What you are asked to do:
In the material below, find every line containing the string "brown" and return it.

*** Opening of Records to process ***

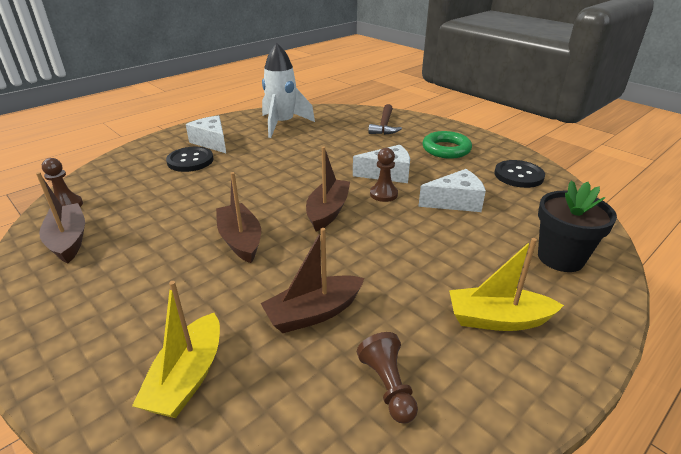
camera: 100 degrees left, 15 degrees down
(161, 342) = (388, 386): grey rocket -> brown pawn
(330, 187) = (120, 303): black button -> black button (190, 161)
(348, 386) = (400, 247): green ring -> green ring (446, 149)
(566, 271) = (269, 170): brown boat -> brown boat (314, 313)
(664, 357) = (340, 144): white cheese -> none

*** Close of Records to process ***

Expected answer:
(161, 342) = (388, 386): grey rocket -> brown pawn
(566, 271) = (269, 170): brown boat -> brown boat (314, 313)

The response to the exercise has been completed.